» YOUR ASSIGNMENT:
Starting at the line that contains "R17: 2.2M (N_25, VS) -> 2.2M (N_14, N_25)" and ending at the line that contains "R3: 430k (+9V, NET7) -> 1M (+9V, NET7)", the lines below are to be given again exactly, with nothing added.

» SUPPLIED MATERIAL:
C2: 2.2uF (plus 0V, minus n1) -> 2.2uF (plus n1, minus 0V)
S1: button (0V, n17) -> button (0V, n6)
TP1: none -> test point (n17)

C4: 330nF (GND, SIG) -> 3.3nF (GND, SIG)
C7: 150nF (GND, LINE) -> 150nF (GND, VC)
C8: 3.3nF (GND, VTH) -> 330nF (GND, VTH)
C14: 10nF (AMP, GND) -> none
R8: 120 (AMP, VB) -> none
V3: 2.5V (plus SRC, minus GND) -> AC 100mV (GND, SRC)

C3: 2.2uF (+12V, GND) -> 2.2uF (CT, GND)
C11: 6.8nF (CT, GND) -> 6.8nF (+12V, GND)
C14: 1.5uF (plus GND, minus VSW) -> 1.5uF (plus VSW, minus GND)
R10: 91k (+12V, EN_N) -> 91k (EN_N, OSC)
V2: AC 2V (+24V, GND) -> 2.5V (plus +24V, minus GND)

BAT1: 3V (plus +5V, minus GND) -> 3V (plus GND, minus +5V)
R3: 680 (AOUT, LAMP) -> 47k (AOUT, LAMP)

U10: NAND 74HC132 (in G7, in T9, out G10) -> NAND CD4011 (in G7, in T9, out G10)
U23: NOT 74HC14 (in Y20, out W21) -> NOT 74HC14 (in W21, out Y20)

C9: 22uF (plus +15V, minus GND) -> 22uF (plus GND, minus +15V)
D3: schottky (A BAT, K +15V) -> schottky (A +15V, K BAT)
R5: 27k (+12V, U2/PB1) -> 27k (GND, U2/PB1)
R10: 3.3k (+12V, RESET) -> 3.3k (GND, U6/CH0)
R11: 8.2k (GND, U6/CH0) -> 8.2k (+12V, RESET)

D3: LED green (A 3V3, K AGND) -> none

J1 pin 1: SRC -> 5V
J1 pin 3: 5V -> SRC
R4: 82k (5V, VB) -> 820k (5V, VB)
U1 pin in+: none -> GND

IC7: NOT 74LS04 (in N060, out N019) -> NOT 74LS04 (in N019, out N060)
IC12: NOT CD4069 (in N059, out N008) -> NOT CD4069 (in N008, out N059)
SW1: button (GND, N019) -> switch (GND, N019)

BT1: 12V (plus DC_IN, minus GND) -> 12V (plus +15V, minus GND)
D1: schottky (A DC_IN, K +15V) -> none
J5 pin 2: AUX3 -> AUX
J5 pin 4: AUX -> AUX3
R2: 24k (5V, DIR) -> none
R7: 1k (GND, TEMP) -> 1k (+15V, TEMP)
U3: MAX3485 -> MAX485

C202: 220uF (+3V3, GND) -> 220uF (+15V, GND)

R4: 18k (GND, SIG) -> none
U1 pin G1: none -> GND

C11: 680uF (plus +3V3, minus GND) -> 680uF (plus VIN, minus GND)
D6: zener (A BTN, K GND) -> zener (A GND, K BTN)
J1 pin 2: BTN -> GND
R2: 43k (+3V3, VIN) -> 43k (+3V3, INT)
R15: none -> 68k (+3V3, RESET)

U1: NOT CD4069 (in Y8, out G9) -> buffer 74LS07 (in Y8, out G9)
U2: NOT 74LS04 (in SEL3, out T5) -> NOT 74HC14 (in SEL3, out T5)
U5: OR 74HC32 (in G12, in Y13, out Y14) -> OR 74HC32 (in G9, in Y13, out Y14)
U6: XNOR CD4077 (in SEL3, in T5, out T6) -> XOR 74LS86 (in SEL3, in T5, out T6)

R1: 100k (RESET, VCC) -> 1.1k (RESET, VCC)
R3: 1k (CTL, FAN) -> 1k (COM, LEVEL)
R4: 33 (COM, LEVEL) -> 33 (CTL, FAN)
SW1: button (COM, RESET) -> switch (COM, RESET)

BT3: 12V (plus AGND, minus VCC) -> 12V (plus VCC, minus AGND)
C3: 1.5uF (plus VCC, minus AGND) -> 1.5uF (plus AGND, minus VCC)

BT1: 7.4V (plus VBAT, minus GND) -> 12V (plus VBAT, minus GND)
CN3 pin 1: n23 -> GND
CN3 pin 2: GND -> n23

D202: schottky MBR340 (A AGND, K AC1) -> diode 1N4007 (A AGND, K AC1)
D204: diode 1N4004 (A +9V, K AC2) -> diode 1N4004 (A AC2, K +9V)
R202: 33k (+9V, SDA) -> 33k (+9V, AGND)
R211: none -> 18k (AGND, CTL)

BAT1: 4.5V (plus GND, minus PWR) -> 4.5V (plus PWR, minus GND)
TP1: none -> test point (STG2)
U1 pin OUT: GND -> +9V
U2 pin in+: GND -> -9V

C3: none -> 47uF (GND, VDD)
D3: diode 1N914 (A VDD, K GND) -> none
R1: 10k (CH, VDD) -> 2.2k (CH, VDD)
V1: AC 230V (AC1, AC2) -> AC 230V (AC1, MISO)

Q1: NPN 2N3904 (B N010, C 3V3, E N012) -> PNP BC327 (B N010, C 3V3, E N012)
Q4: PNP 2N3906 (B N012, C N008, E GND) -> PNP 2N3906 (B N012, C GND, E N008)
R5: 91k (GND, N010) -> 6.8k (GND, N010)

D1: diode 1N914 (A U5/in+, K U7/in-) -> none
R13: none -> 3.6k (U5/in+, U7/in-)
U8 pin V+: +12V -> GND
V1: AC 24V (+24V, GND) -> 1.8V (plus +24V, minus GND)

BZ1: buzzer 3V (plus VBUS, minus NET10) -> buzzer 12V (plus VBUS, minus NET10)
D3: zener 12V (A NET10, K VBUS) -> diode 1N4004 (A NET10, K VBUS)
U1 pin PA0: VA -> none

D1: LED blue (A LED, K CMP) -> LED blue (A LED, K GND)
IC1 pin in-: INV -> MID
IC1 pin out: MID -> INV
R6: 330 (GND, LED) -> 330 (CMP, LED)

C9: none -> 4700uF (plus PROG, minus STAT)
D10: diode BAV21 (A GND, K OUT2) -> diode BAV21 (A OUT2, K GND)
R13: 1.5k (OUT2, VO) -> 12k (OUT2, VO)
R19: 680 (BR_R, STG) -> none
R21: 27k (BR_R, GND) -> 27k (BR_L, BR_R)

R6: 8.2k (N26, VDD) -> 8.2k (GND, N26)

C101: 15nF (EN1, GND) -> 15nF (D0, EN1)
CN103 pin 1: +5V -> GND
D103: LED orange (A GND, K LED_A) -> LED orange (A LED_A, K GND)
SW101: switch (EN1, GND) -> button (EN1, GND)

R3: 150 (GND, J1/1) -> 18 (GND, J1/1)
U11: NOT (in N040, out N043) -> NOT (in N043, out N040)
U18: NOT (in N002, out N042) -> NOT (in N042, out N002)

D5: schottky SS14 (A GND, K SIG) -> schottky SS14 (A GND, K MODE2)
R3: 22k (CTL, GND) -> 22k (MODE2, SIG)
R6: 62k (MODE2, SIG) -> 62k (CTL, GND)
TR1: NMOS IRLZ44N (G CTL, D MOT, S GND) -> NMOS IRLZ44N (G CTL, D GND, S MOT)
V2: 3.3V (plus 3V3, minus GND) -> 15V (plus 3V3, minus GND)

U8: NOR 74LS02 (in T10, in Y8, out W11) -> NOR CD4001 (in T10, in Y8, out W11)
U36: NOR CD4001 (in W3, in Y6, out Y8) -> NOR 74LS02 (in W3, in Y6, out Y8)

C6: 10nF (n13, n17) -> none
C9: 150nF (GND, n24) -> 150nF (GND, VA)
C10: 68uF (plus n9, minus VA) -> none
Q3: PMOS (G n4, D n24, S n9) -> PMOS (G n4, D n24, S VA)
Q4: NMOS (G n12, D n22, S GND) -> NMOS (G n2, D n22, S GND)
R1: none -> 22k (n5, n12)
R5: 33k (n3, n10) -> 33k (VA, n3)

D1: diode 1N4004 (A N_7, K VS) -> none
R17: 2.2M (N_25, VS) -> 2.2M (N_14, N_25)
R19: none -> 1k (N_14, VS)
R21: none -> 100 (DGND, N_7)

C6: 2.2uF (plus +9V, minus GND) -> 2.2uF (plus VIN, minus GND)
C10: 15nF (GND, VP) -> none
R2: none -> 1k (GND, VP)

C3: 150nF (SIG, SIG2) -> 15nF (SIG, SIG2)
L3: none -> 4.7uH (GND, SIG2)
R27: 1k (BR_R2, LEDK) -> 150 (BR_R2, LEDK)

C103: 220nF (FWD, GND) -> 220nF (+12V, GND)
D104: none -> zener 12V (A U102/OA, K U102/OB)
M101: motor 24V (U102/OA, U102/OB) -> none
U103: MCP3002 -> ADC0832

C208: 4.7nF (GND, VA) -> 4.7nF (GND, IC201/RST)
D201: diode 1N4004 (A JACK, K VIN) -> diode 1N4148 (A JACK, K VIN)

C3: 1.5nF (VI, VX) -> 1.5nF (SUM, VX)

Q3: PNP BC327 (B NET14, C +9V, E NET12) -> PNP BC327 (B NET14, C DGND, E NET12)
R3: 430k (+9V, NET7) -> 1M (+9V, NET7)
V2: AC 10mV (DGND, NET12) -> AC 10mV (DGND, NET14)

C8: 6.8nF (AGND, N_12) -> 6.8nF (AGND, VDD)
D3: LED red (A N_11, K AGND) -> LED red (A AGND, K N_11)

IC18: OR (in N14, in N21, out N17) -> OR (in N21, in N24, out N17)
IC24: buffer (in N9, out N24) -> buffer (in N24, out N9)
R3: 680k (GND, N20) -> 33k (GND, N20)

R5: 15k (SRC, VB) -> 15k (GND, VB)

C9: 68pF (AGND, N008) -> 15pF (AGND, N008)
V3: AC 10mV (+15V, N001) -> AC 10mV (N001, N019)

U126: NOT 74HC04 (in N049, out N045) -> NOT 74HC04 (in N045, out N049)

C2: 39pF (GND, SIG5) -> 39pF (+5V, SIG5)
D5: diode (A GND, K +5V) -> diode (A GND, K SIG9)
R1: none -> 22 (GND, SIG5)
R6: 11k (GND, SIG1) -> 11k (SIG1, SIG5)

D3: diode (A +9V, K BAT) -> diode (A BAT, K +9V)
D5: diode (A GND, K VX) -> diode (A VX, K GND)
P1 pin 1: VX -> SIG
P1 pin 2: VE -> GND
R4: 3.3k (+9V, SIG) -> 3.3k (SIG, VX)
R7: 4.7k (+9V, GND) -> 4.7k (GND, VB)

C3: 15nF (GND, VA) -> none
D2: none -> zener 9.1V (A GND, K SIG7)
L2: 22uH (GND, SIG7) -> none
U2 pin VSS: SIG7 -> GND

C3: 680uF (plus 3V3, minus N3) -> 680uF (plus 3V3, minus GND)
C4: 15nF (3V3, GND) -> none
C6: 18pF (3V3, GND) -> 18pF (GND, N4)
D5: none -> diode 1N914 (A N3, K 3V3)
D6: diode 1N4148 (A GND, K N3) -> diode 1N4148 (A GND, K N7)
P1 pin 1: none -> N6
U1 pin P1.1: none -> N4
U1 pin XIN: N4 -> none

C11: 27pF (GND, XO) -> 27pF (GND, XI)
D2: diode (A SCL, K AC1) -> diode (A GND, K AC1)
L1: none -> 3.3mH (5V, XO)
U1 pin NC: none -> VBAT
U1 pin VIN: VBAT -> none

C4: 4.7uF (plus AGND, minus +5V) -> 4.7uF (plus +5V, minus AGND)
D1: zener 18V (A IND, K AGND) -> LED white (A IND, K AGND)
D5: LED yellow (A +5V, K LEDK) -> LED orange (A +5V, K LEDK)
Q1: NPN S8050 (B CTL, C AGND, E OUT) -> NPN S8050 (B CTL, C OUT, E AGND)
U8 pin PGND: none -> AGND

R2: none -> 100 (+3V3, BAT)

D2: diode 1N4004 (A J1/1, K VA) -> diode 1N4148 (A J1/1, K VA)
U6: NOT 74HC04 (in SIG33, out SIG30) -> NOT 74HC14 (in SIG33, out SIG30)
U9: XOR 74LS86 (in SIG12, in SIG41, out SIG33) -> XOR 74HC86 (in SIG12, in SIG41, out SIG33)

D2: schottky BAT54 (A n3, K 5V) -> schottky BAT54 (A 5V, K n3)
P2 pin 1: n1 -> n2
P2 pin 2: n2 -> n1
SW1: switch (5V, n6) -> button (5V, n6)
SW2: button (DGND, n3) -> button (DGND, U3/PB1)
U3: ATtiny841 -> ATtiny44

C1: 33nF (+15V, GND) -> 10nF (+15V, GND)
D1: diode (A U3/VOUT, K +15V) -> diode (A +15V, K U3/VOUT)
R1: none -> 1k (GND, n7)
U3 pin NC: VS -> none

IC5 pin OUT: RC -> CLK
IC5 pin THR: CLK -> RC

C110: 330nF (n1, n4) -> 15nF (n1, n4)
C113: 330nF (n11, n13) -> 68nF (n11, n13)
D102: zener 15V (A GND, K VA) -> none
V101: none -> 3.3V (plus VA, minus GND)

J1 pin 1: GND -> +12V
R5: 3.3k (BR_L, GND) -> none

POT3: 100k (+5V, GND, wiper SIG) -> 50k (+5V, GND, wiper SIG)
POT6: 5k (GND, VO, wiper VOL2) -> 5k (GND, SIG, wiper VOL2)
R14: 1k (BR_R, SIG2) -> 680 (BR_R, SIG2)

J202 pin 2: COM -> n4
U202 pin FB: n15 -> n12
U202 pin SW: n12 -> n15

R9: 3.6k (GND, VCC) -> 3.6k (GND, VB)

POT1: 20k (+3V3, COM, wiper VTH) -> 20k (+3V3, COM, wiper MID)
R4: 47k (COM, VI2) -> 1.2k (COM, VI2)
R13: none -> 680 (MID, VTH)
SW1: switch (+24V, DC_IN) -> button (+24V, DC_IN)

» RESULT OF THE EXERCISE:
R17: 2.2M (N_25, VS) -> 2.2M (N_14, N_25)
R19: none -> 1k (N_14, VS)
R21: none -> 100 (DGND, N_7)

C6: 2.2uF (plus +9V, minus GND) -> 2.2uF (plus VIN, minus GND)
C10: 15nF (GND, VP) -> none
R2: none -> 1k (GND, VP)

C3: 150nF (SIG, SIG2) -> 15nF (SIG, SIG2)
L3: none -> 4.7uH (GND, SIG2)
R27: 1k (BR_R2, LEDK) -> 150 (BR_R2, LEDK)

C103: 220nF (FWD, GND) -> 220nF (+12V, GND)
D104: none -> zener 12V (A U102/OA, K U102/OB)
M101: motor 24V (U102/OA, U102/OB) -> none
U103: MCP3002 -> ADC0832

C208: 4.7nF (GND, VA) -> 4.7nF (GND, IC201/RST)
D201: diode 1N4004 (A JACK, K VIN) -> diode 1N4148 (A JACK, K VIN)

C3: 1.5nF (VI, VX) -> 1.5nF (SUM, VX)

Q3: PNP BC327 (B NET14, C +9V, E NET12) -> PNP BC327 (B NET14, C DGND, E NET12)
R3: 430k (+9V, NET7) -> 1M (+9V, NET7)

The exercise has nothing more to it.